■ Exercise instructions ■
Below are some records. How many of their lines contain the string "none"? Answer with the number alone.

(Detected change data)
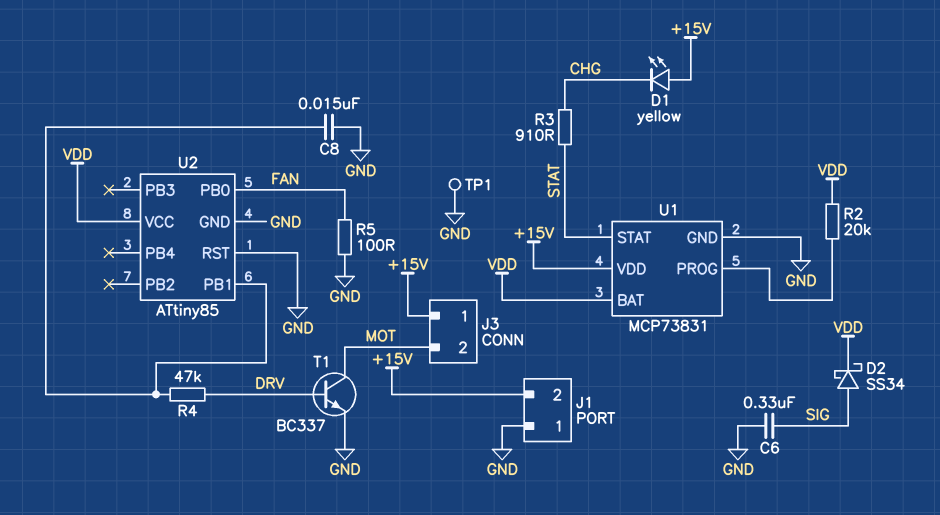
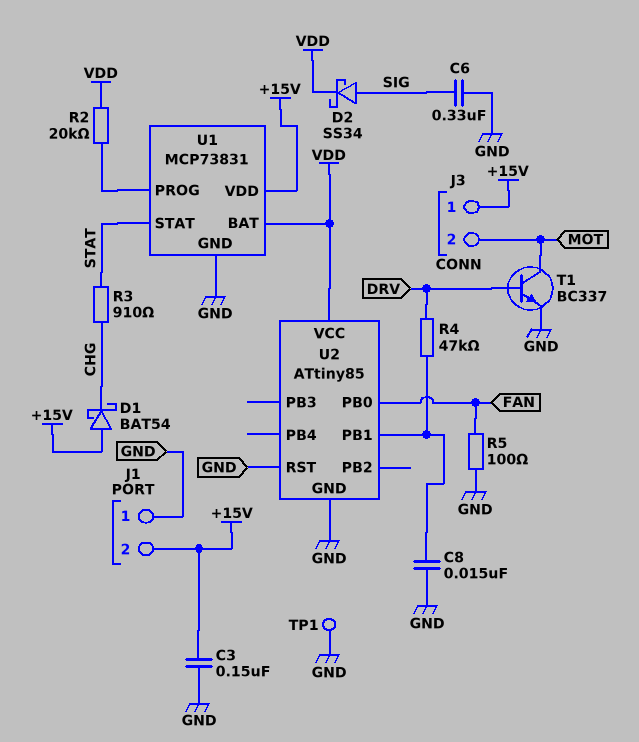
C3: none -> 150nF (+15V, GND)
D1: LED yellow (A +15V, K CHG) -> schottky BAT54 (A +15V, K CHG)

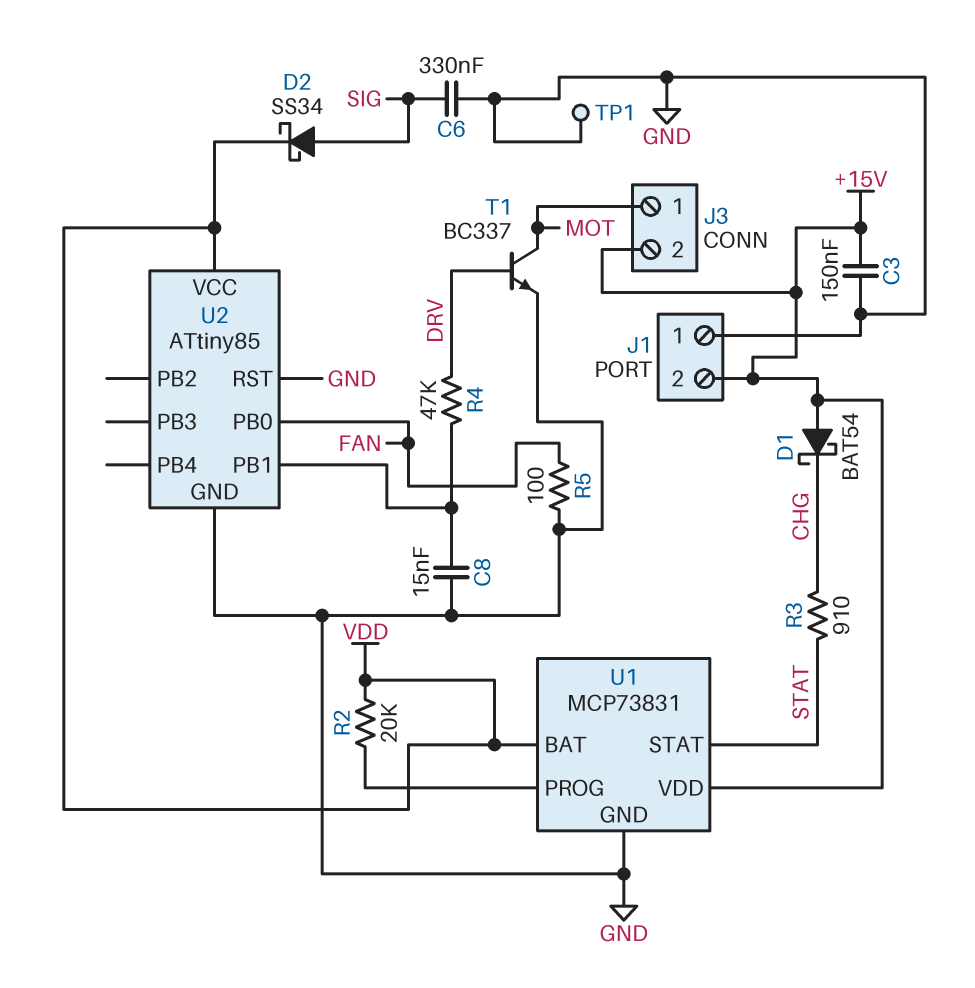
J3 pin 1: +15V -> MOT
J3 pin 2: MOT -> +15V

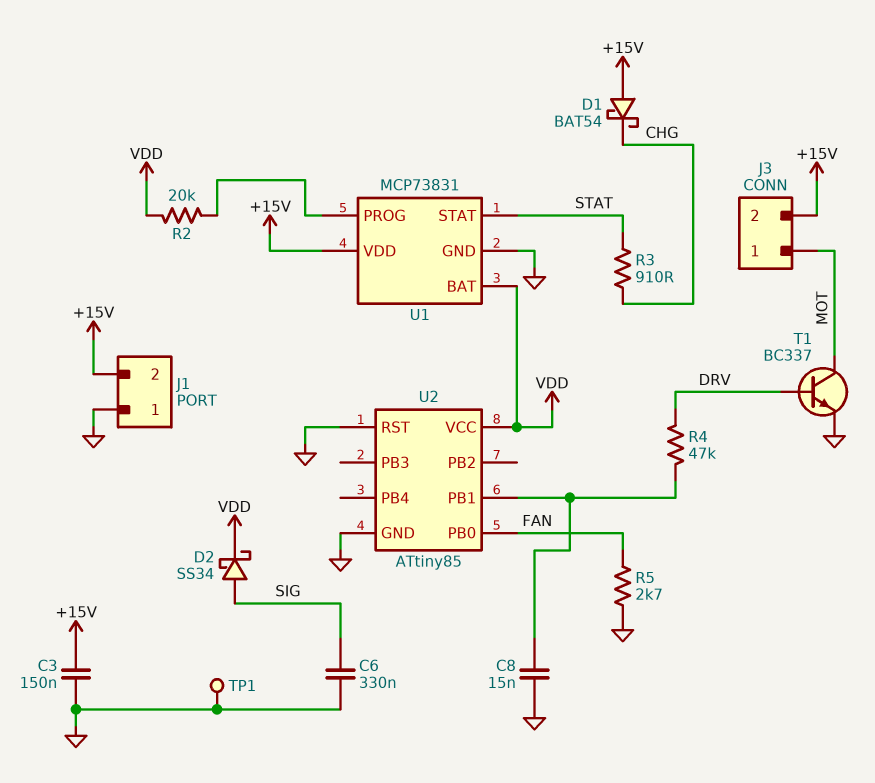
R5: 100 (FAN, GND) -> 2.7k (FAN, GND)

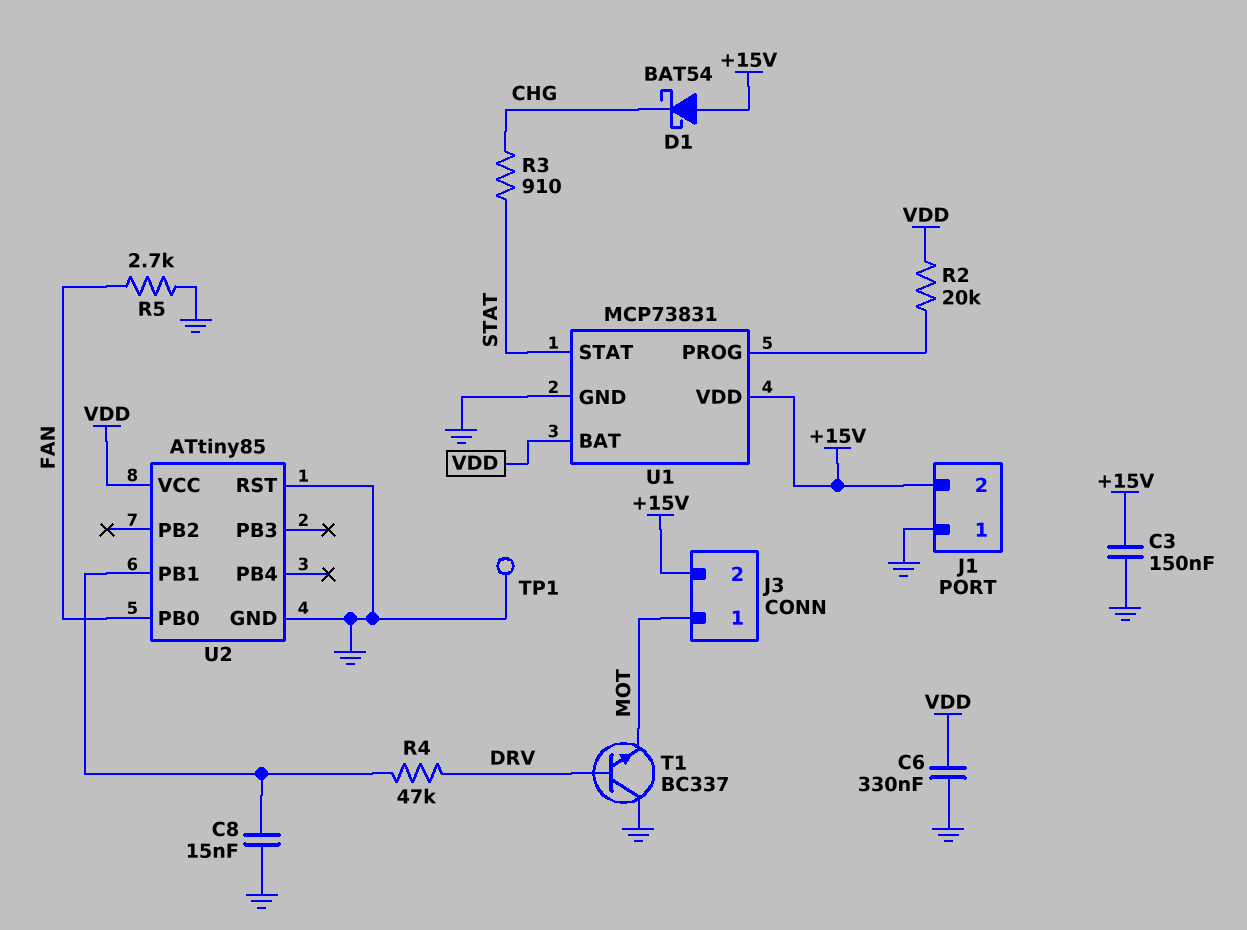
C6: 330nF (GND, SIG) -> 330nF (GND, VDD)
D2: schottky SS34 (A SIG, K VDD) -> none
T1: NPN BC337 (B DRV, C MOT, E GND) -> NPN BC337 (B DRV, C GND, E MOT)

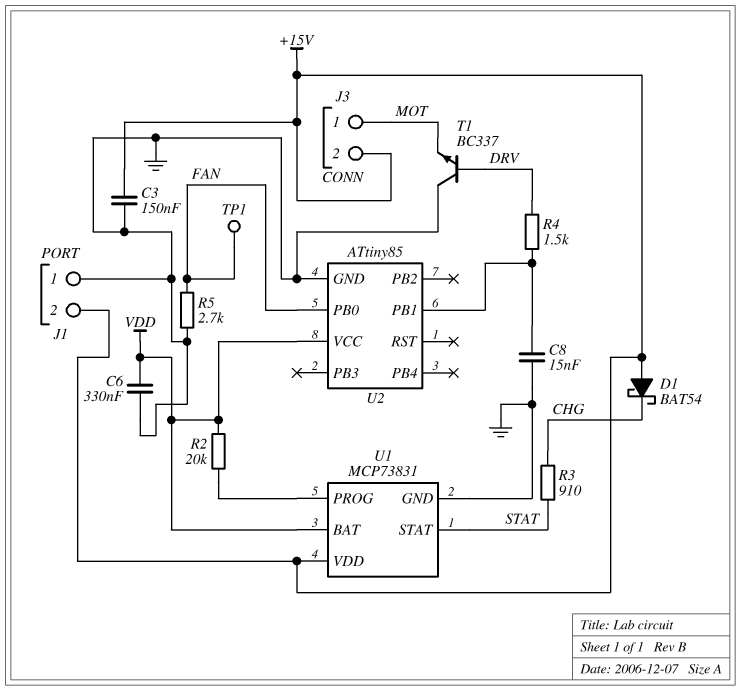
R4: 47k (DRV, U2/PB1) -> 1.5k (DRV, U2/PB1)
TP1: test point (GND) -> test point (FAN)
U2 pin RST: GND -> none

■ Result of this exercise ■
3